→ **Task directions**
Your response should consist of the entire listing, transcribed exactly, with every image left out.

→ **Supplied material**
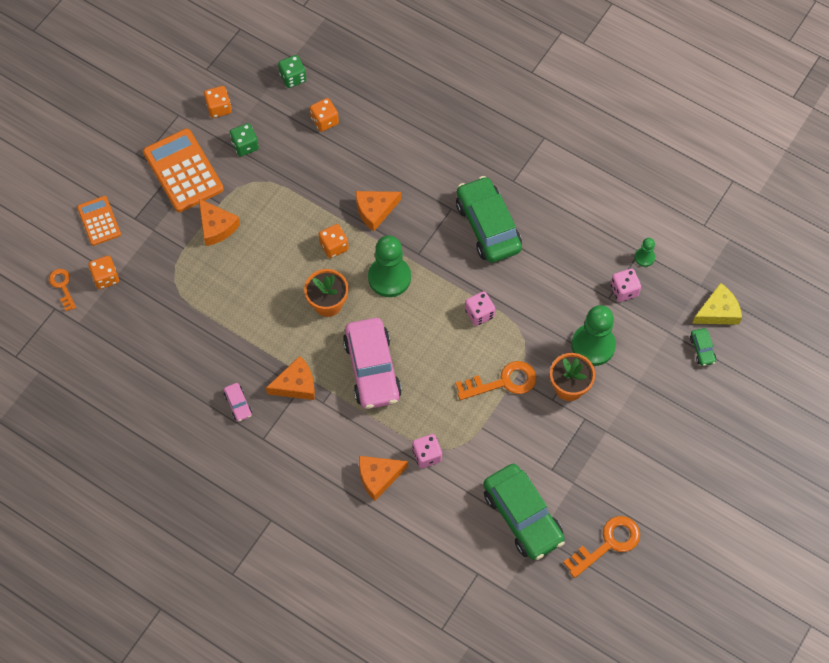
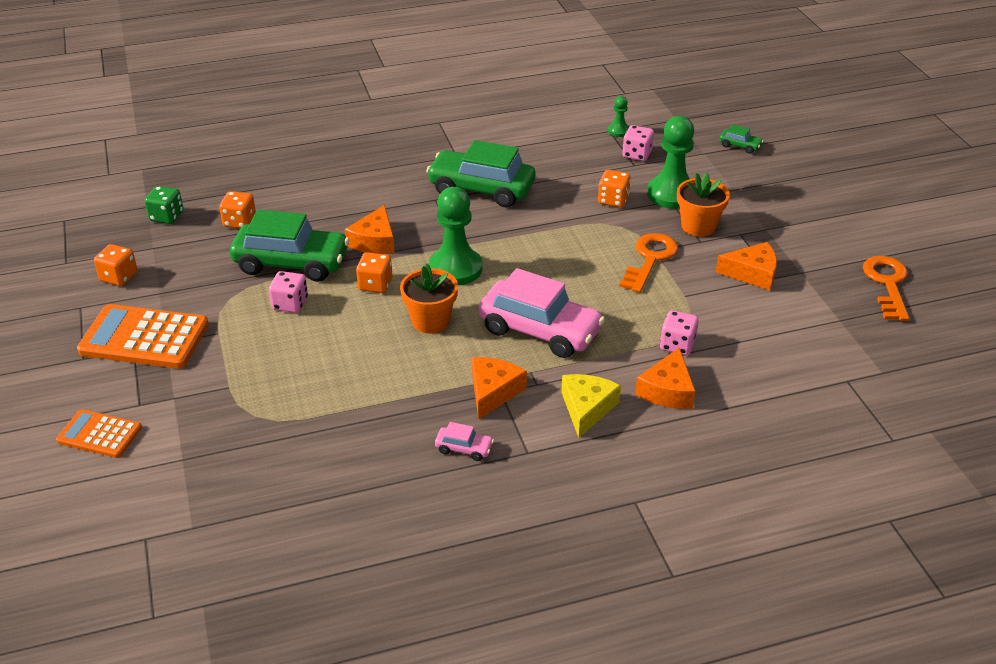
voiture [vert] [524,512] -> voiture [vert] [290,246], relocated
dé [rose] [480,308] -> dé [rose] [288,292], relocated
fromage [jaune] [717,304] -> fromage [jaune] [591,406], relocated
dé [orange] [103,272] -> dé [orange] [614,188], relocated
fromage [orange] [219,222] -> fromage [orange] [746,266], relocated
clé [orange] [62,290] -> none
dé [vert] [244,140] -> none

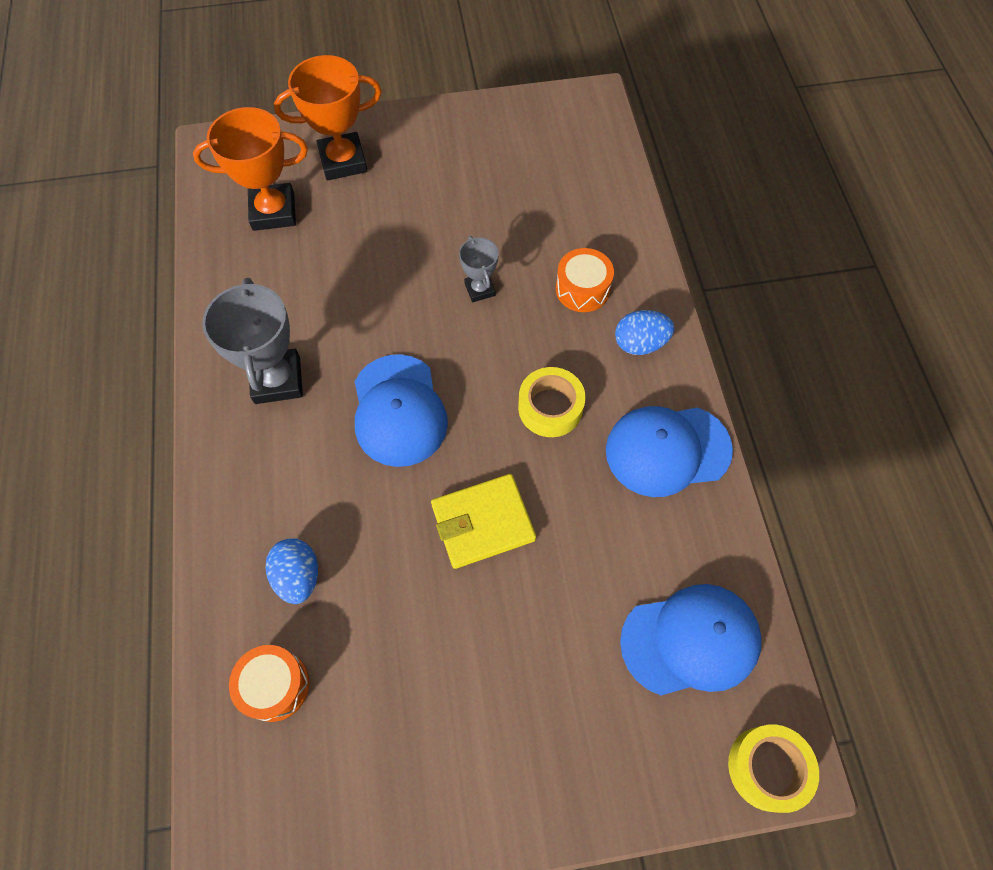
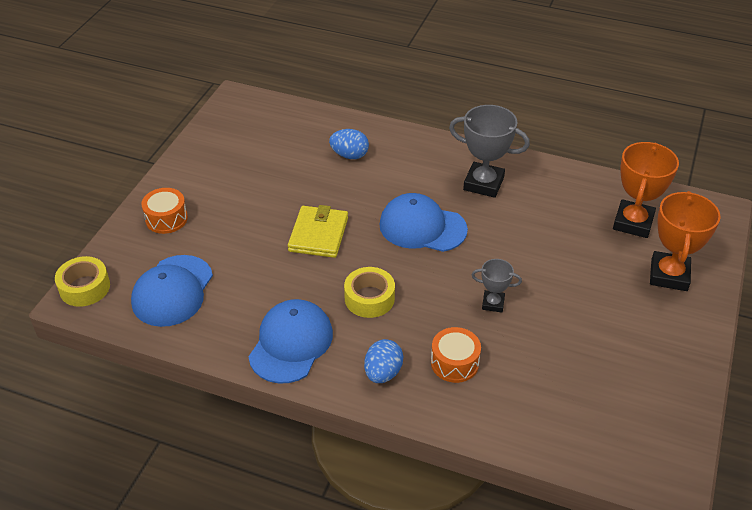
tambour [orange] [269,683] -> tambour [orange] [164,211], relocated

→ **Written reply**
voiture [vert] [524,512] -> voiture [vert] [290,246], relocated
dé [rose] [480,308] -> dé [rose] [288,292], relocated
fromage [jaune] [717,304] -> fromage [jaune] [591,406], relocated
dé [orange] [103,272] -> dé [orange] [614,188], relocated
fromage [orange] [219,222] -> fromage [orange] [746,266], relocated
clé [orange] [62,290] -> none
dé [vert] [244,140] -> none

tambour [orange] [269,683] -> tambour [orange] [164,211], relocated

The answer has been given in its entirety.